__Provided data__:
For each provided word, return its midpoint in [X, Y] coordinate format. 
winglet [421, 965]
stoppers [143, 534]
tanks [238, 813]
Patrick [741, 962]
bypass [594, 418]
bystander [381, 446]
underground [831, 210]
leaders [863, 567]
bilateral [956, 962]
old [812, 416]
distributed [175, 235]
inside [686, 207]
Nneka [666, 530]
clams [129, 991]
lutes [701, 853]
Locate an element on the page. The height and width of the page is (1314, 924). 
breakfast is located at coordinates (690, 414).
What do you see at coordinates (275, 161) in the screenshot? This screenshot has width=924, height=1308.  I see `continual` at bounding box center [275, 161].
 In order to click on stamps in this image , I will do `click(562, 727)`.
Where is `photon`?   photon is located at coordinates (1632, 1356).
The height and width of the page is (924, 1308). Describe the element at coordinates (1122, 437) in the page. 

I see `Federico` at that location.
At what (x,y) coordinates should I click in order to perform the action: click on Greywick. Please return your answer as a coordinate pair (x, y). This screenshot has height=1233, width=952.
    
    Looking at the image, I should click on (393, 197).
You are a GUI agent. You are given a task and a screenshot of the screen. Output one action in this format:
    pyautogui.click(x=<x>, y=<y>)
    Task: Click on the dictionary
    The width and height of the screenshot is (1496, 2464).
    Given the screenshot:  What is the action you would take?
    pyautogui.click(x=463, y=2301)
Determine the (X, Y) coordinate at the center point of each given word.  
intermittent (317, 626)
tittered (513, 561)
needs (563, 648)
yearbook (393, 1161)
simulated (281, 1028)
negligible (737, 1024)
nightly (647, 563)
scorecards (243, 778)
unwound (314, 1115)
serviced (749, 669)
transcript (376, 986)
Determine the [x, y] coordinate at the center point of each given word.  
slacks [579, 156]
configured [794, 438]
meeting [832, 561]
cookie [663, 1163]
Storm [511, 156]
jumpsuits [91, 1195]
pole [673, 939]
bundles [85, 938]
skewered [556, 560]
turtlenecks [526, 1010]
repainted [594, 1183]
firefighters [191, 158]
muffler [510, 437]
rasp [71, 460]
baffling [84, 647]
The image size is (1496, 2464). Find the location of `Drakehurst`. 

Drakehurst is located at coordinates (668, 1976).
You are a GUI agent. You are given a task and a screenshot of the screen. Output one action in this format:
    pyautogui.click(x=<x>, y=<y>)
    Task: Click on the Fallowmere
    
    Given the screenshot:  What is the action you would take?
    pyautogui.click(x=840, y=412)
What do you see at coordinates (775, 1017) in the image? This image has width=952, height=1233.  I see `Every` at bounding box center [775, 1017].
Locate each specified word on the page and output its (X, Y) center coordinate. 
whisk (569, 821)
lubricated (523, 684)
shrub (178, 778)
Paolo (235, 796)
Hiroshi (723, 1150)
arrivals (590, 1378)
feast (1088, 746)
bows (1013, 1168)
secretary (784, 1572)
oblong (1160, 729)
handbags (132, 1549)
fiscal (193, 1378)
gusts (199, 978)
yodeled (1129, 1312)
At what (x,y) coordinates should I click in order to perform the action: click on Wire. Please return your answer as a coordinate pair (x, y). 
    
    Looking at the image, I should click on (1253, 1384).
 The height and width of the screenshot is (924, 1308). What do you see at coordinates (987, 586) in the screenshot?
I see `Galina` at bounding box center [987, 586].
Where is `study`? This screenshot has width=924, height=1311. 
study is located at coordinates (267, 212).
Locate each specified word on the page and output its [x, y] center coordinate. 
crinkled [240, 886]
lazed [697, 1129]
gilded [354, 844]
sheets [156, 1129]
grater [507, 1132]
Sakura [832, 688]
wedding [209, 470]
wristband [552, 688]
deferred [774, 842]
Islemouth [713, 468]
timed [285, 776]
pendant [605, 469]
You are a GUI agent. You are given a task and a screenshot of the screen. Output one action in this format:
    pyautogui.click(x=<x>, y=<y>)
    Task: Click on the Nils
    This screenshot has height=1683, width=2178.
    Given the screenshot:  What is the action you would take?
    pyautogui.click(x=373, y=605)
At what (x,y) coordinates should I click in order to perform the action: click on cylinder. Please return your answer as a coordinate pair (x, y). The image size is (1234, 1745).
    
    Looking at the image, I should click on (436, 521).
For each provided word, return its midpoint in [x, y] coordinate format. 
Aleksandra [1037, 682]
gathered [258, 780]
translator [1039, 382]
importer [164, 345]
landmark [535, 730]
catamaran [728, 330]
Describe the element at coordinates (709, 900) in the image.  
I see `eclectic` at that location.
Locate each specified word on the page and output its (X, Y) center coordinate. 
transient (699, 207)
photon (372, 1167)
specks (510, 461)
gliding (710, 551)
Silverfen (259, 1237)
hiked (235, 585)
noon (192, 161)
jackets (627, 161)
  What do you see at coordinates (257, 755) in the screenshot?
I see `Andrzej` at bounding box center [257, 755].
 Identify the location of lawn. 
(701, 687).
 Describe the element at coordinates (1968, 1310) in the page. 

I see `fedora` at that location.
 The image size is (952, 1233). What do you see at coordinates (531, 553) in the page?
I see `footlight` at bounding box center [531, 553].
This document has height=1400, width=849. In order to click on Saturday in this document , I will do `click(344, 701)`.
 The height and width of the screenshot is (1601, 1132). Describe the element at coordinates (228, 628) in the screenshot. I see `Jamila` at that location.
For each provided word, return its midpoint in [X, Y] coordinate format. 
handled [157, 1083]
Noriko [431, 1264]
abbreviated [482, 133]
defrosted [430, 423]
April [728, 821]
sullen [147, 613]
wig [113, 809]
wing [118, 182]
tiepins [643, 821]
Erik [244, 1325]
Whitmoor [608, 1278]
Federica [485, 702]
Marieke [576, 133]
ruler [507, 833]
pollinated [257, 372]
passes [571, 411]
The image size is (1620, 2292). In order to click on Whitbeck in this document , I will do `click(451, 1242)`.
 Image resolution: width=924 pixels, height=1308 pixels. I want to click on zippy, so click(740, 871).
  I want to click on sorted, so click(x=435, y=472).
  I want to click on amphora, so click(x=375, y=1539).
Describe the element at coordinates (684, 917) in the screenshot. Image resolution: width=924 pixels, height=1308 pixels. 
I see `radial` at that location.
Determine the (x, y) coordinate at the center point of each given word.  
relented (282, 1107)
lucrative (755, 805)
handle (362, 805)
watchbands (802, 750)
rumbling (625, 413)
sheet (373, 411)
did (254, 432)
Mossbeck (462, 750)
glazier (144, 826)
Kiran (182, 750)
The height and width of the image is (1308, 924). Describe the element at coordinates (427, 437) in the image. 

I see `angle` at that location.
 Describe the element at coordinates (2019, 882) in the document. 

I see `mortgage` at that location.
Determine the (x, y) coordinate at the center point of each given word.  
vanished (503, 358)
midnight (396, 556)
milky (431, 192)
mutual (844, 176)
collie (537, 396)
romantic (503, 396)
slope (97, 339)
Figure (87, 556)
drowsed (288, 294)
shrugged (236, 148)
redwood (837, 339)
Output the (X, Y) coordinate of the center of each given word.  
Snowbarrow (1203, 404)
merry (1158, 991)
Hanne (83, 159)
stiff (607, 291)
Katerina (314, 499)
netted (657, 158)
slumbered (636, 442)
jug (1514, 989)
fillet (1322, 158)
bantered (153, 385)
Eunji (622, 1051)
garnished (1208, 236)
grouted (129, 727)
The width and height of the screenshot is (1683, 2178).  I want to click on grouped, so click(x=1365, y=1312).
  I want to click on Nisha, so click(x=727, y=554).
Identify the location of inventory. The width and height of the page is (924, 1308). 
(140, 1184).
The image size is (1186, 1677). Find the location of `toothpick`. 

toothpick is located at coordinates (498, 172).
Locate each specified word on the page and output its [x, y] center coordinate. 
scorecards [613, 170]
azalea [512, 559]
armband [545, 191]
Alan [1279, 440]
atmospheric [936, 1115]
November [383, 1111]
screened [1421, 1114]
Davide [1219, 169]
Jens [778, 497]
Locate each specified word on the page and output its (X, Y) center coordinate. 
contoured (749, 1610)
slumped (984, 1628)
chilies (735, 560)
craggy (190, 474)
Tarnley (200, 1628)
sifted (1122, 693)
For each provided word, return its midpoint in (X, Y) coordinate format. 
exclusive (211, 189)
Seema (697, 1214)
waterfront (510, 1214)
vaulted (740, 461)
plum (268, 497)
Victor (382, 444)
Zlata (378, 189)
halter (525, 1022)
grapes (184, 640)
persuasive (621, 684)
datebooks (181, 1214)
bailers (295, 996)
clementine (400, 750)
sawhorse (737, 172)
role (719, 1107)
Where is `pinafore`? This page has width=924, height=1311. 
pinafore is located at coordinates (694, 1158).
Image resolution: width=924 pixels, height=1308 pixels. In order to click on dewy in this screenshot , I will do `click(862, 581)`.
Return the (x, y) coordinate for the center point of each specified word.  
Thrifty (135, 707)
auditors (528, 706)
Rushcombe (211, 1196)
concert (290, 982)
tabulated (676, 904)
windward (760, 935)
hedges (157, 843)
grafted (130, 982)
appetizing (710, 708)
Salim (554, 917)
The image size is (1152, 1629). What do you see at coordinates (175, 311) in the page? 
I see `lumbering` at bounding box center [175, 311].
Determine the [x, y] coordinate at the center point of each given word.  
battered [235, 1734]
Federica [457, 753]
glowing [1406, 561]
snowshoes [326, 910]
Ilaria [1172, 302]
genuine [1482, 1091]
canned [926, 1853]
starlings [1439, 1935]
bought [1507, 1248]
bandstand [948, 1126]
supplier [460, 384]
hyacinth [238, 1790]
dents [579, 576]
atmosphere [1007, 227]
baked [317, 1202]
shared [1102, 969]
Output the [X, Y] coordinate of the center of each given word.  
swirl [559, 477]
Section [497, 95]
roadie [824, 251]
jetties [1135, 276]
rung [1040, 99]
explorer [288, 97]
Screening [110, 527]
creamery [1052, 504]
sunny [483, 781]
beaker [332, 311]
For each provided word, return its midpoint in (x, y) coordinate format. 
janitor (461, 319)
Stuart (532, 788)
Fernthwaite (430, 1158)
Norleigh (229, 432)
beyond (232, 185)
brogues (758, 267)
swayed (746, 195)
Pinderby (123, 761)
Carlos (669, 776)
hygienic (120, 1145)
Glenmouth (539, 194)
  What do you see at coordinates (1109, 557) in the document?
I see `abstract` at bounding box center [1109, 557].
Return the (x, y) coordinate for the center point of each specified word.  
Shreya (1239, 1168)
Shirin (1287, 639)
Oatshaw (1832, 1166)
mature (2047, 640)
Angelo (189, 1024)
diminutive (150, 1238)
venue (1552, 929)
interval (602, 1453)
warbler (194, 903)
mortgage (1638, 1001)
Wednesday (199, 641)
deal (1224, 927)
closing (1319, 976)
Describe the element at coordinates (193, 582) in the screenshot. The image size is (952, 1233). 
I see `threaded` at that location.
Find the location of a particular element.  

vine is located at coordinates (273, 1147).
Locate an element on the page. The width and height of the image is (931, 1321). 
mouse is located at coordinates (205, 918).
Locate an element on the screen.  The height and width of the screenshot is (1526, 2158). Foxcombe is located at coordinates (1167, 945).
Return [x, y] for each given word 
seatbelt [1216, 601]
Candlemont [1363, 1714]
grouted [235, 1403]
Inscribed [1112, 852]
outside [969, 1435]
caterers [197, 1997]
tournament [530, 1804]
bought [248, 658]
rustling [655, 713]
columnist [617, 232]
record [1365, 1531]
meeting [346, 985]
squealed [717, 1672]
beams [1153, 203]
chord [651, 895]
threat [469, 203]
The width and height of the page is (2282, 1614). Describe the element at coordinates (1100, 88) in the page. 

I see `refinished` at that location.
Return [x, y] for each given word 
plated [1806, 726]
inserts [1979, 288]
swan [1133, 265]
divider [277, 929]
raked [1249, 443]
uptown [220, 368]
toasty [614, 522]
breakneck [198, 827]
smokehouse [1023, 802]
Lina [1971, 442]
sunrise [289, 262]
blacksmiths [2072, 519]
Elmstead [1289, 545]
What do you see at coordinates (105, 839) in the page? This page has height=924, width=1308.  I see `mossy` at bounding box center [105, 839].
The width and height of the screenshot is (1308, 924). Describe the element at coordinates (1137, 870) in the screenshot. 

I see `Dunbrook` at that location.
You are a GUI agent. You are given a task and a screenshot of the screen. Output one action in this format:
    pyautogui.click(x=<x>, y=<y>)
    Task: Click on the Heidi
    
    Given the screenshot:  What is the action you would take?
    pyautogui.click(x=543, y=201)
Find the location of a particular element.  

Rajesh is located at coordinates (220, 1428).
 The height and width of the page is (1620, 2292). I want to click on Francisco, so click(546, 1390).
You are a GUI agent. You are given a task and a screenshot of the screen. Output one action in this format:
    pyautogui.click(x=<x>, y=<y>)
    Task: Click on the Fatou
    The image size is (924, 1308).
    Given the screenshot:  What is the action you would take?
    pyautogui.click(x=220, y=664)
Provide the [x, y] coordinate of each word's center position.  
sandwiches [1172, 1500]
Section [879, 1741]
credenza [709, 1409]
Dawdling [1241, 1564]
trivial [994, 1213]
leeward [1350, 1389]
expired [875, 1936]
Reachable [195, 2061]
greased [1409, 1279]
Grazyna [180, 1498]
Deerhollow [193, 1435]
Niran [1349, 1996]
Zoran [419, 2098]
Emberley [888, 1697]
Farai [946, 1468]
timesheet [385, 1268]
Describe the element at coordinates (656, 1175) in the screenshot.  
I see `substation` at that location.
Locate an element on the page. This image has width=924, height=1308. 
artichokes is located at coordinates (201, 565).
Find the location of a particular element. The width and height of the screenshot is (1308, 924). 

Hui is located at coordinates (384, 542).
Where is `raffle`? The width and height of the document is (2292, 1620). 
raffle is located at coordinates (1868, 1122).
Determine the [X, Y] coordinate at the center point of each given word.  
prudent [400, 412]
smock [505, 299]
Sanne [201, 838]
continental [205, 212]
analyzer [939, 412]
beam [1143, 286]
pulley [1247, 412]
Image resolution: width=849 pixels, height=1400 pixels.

__Task requirements__: Could you rewrite the lines from the one with "beams [1153, 203]" to the one with "Elmstead [1289, 545]", putting "heron" in place of "swan" and keeping everything else the same?

__Result__:
beams [1153, 203]
chord [651, 895]
threat [469, 203]
The width and height of the page is (2282, 1614). Describe the element at coordinates (1100, 88) in the page. 

I see `refinished` at that location.
Return [x, y] for each given word 
plated [1806, 726]
inserts [1979, 288]
heron [1133, 265]
divider [277, 929]
raked [1249, 443]
uptown [220, 368]
toasty [614, 522]
breakneck [198, 827]
smokehouse [1023, 802]
Lina [1971, 442]
sunrise [289, 262]
blacksmiths [2072, 519]
Elmstead [1289, 545]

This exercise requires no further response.